◆ PROBLEM TO WORK ON ◆
Output, word for word, each line from the one with "R1: 220k (GND, W18) -> 15 (GND, W18)" through the end of the listing below, excluding every picture.
-- INPUT FOR THIS TASK follows --
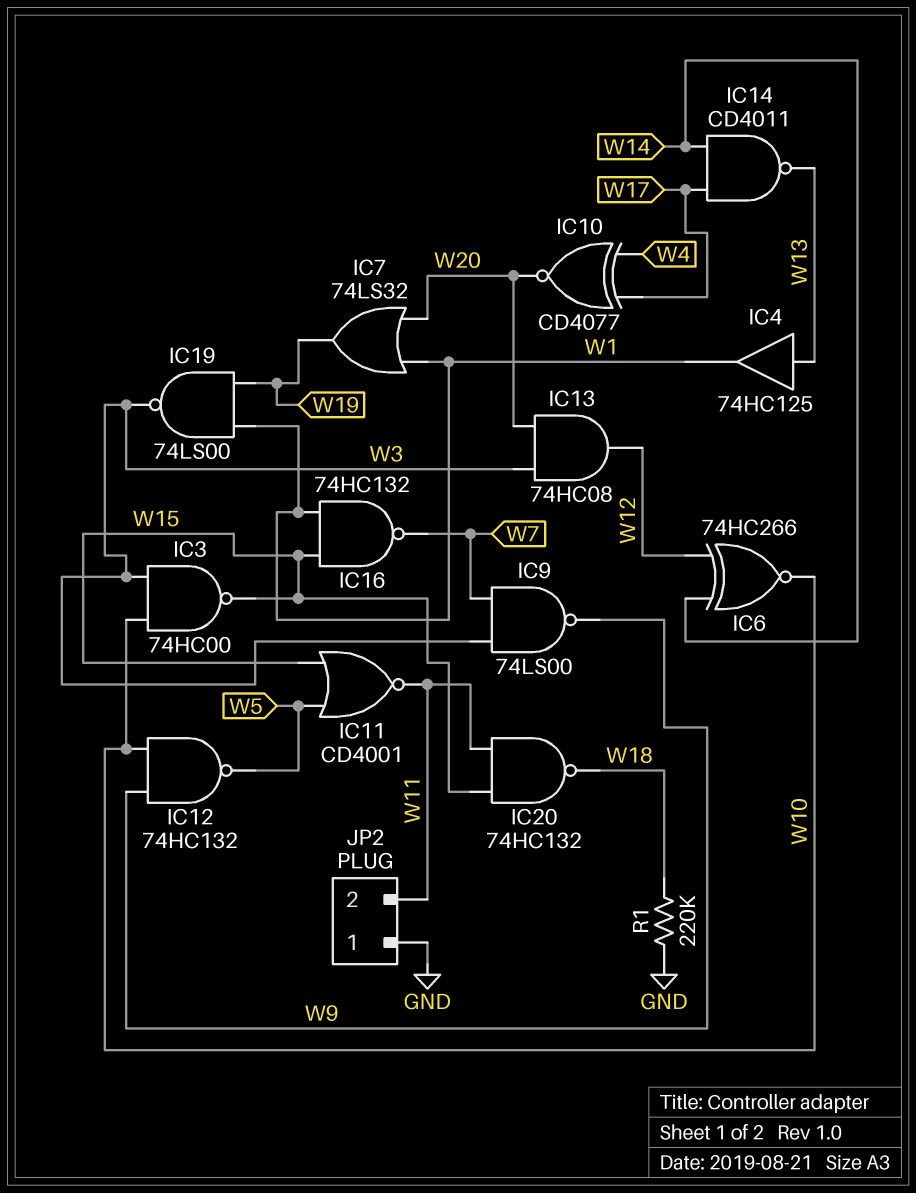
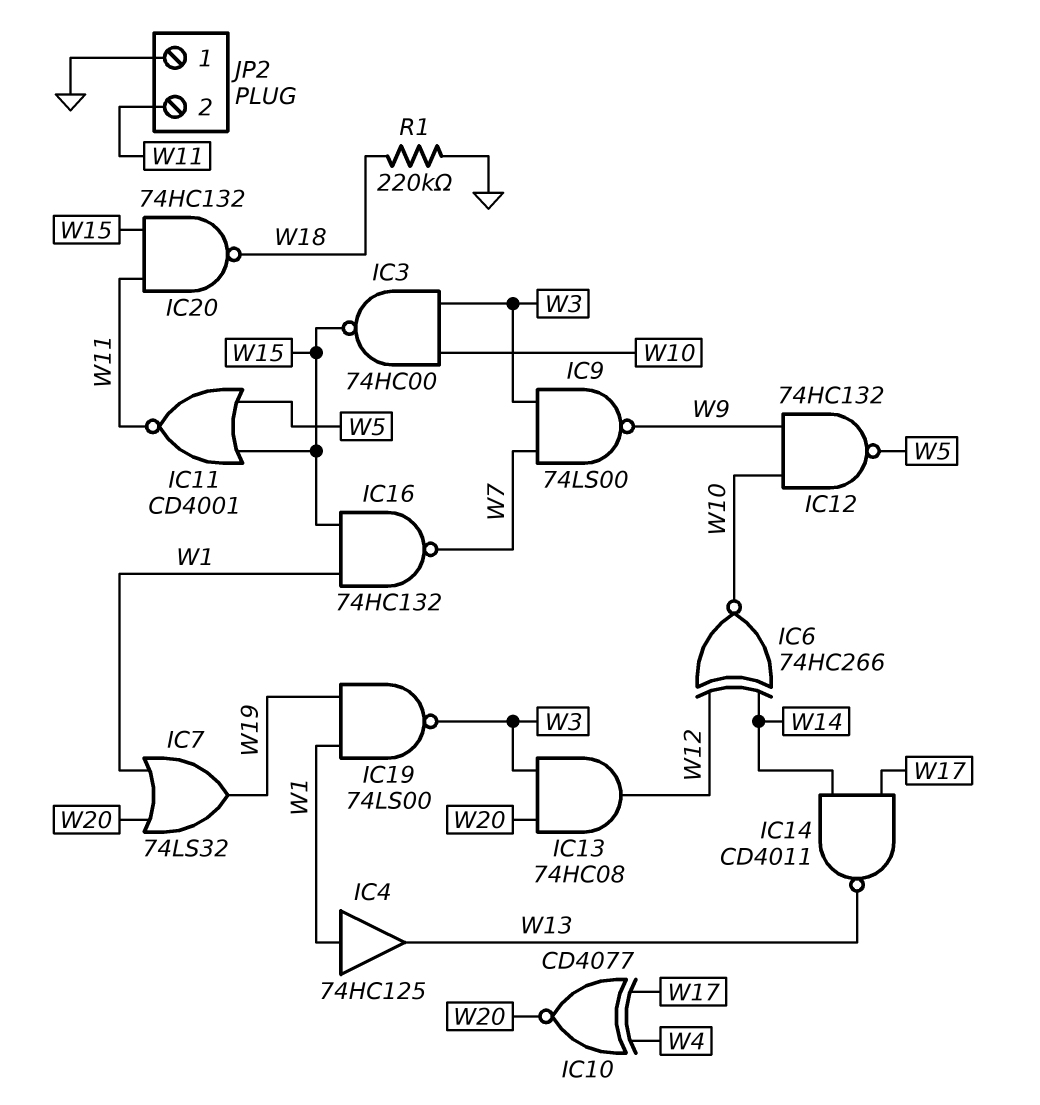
IC4: buffer 74HC125 (in W13, out W1) -> buffer 74HC125 (in W1, out W13)

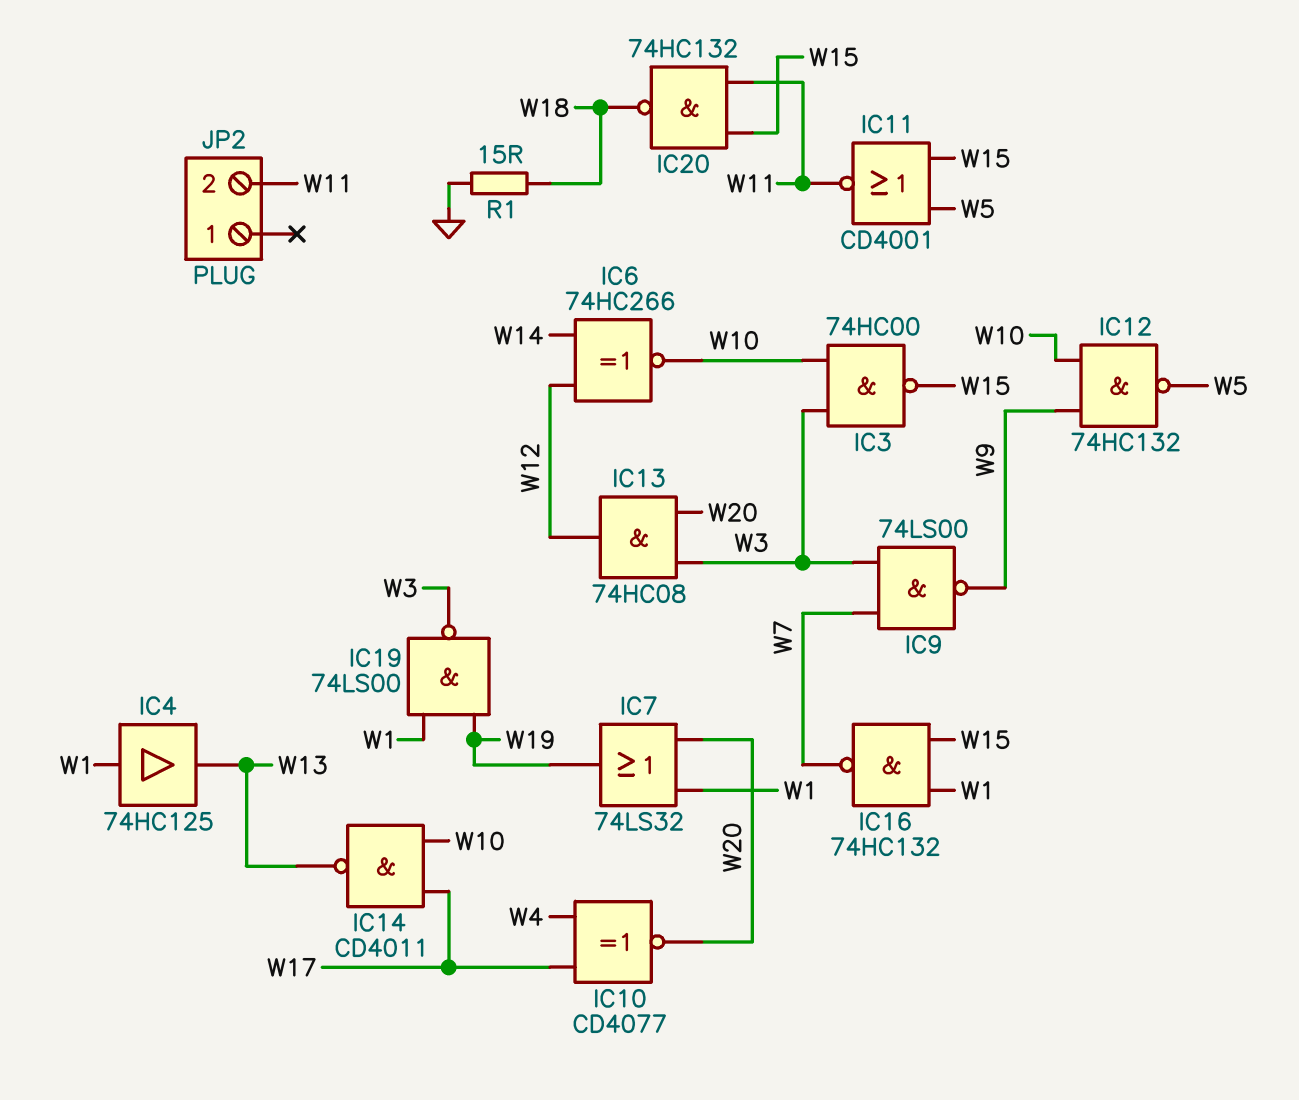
IC14: NAND CD4011 (in W14, in W17, out W13) -> NAND CD4011 (in W10, in W17, out W13)
JP2 pin 1: GND -> none
R1: 220k (GND, W18) -> 15 (GND, W18)

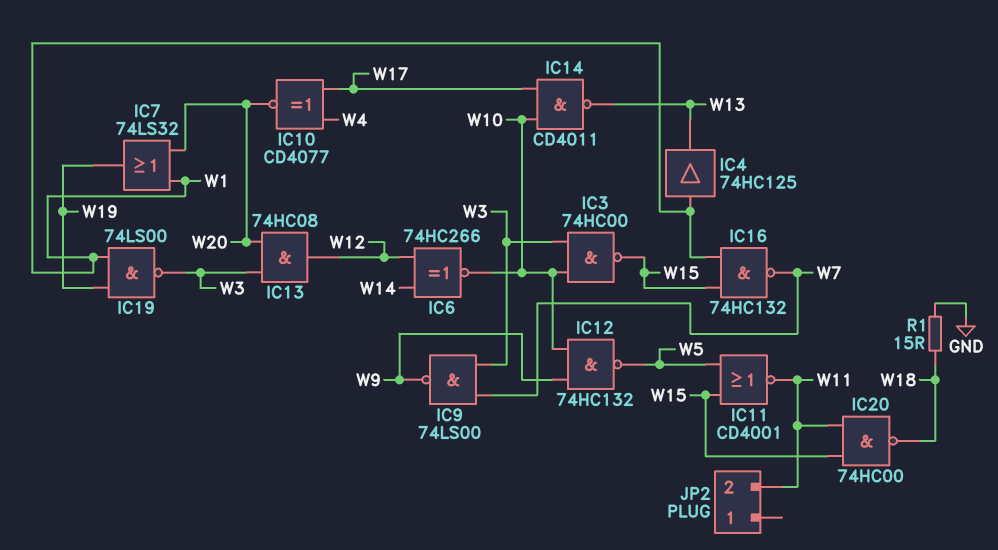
IC20: NAND 74HC132 (in W11, in W15, out W18) -> NAND 74HC00 (in W11, in W15, out W18)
-- INPUT FOR THIS TASK concluded --
◆ SOLUTION ◆
R1: 220k (GND, W18) -> 15 (GND, W18)

IC20: NAND 74HC132 (in W11, in W15, out W18) -> NAND 74HC00 (in W11, in W15, out W18)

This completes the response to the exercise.